(Beginning of Supplied entries)
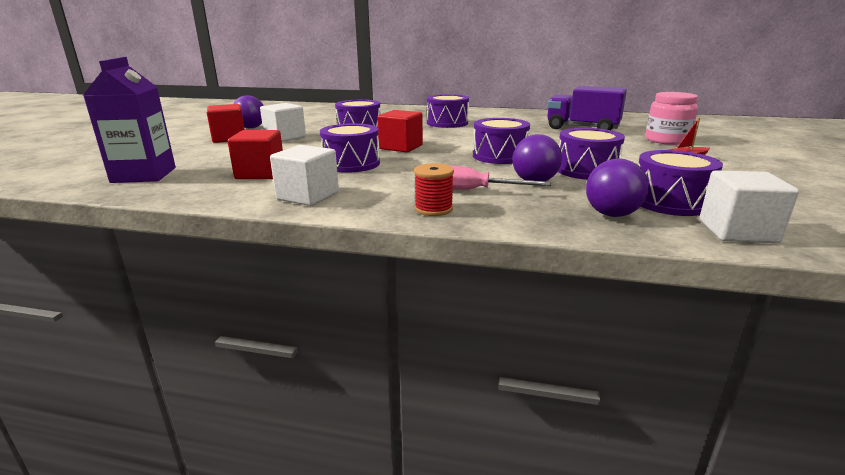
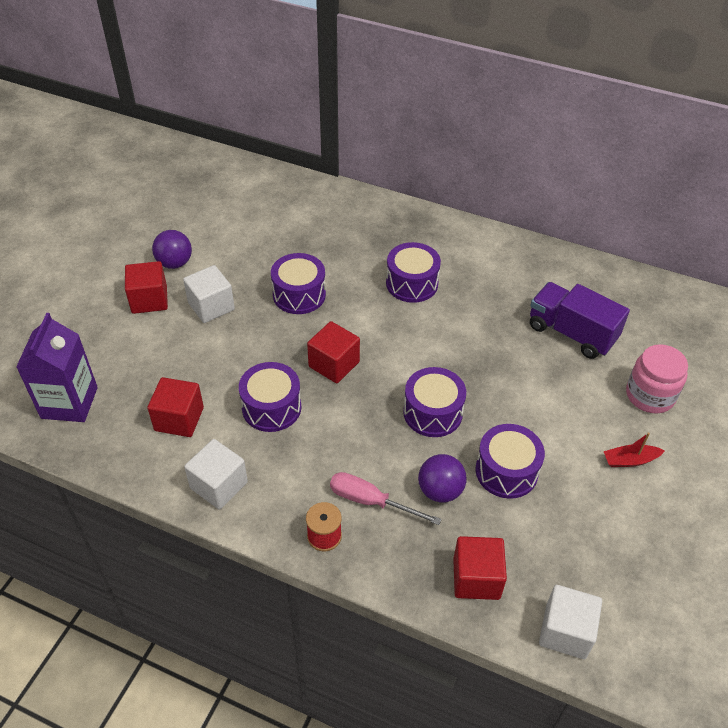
camera: 10 degrees right, 25 degrees up
(611, 214) = (476, 578): purple ball -> red cube
(670, 202) = (545, 563): purple drum -> none

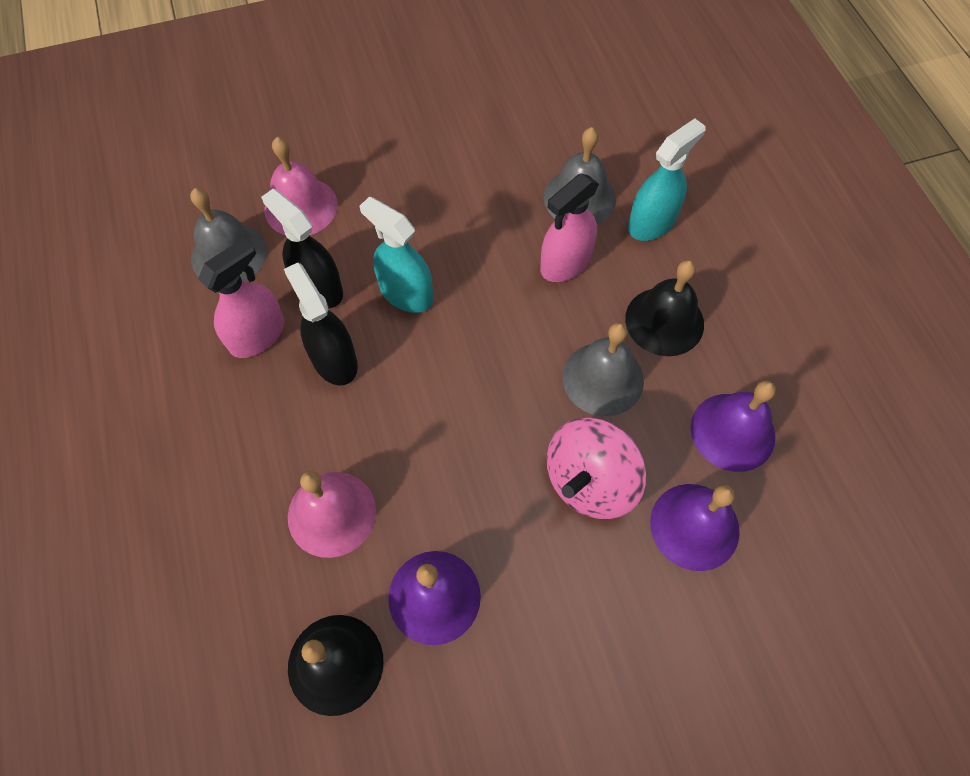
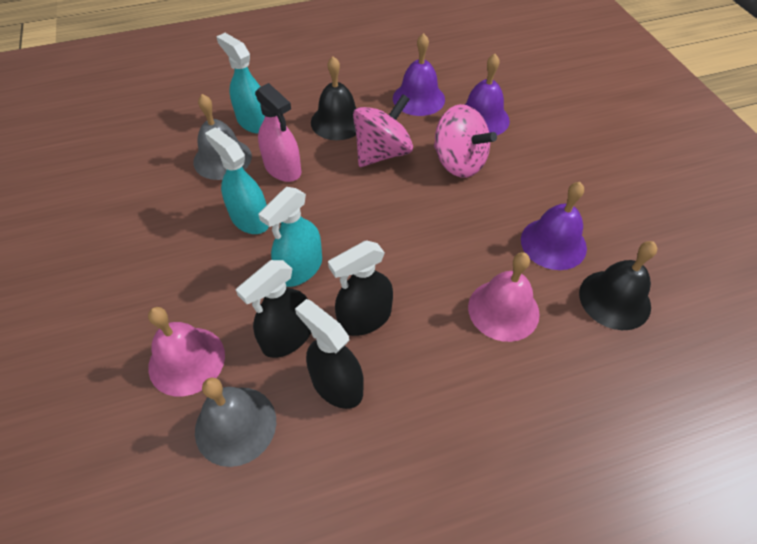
camera: 90 degrees left, 10 degrees down
(257, 335) = (336, 385): pink spray bottle -> black spray bottle
(480, 237) = (250, 219): none -> turquoise spray bottle
(603, 378) = (382, 153): grey bell -> pink spinning top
(End of Supplied entries)
Search the data above for the word "spray". Copy each line it is in.

(257, 335) = (336, 385): pink spray bottle -> black spray bottle
(480, 237) = (250, 219): none -> turquoise spray bottle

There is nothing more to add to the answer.